What the task requires: The response should consist only of the lines from the one with "(798, 351) = (203, 249): white" to the end of the data below, copied exactly and without pictures.

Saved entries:
════════════════

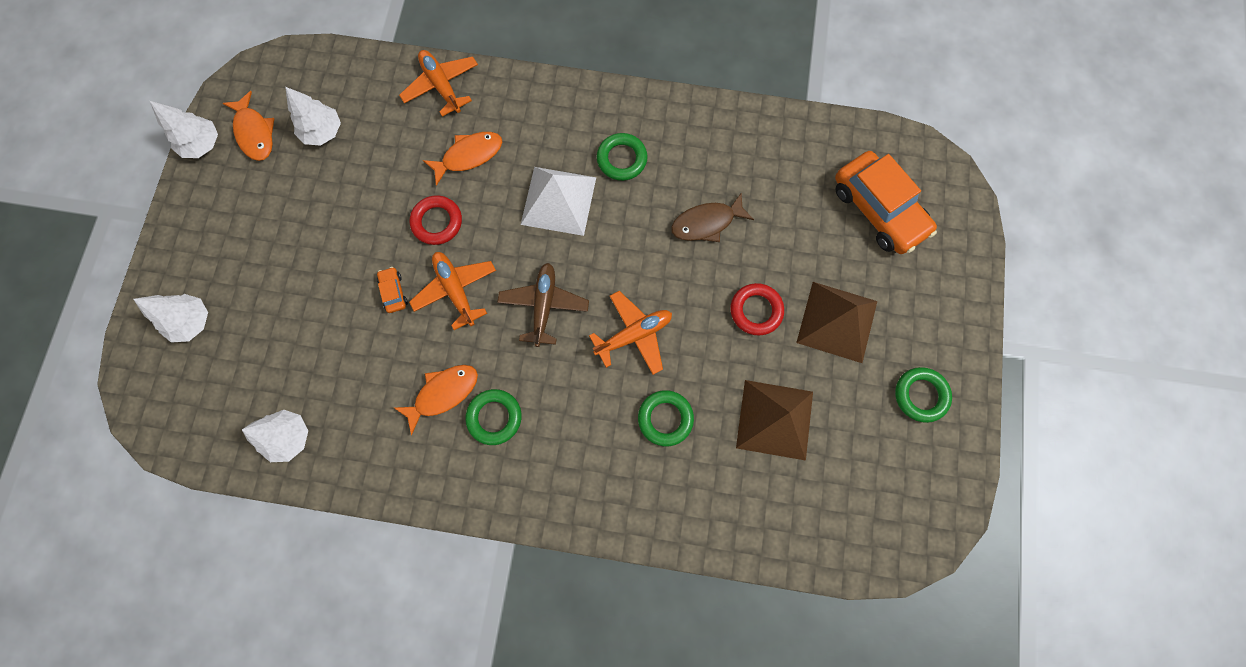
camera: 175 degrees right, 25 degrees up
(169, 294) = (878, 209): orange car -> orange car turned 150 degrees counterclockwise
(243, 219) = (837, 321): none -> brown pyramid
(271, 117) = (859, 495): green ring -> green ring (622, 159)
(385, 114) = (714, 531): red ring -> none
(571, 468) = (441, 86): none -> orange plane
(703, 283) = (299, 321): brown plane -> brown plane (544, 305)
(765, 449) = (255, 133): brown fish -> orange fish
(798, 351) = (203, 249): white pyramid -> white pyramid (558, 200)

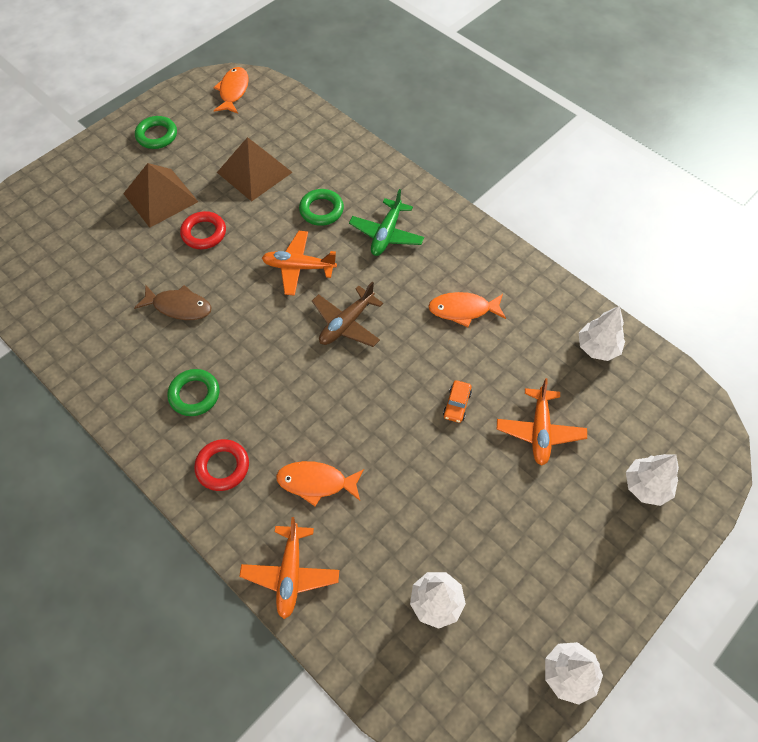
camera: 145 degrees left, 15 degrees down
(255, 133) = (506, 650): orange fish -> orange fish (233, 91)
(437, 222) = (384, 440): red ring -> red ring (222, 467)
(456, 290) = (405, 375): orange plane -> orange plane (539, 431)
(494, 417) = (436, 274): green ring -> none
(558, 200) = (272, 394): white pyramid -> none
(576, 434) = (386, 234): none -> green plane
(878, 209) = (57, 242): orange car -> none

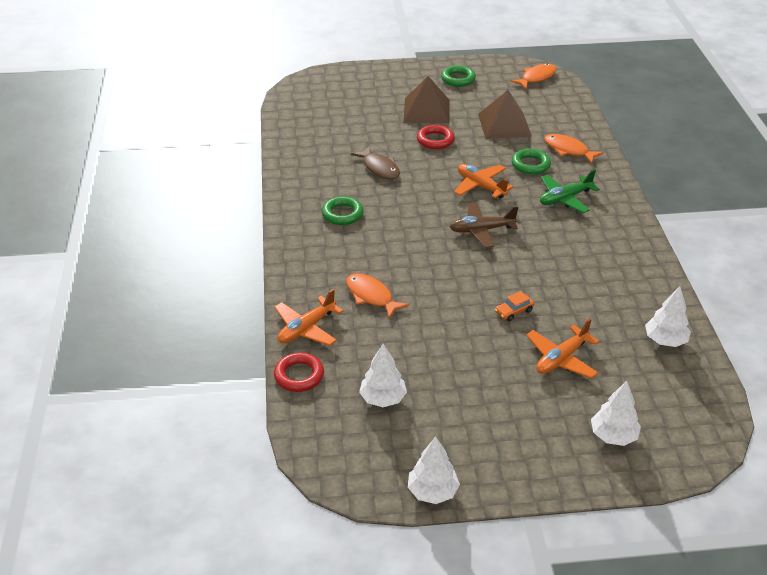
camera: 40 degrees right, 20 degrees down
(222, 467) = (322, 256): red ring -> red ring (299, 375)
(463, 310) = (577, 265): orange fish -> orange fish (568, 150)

════════════════

Response to the task:
(798, 351) = (203, 249): white pyramid -> white pyramid (558, 200)

camera: 145 degrees left, 15 degrees down
(255, 133) = (506, 650): orange fish -> orange fish (233, 91)
(437, 222) = (384, 440): red ring -> red ring (222, 467)
(456, 290) = (405, 375): orange plane -> orange plane (539, 431)
(494, 417) = (436, 274): green ring -> none
(558, 200) = (272, 394): white pyramid -> none
(576, 434) = (386, 234): none -> green plane
(878, 209) = (57, 242): orange car -> none

camera: 40 degrees right, 20 degrees down
(222, 467) = (322, 256): red ring -> red ring (299, 375)
(463, 310) = (577, 265): orange fish -> orange fish (568, 150)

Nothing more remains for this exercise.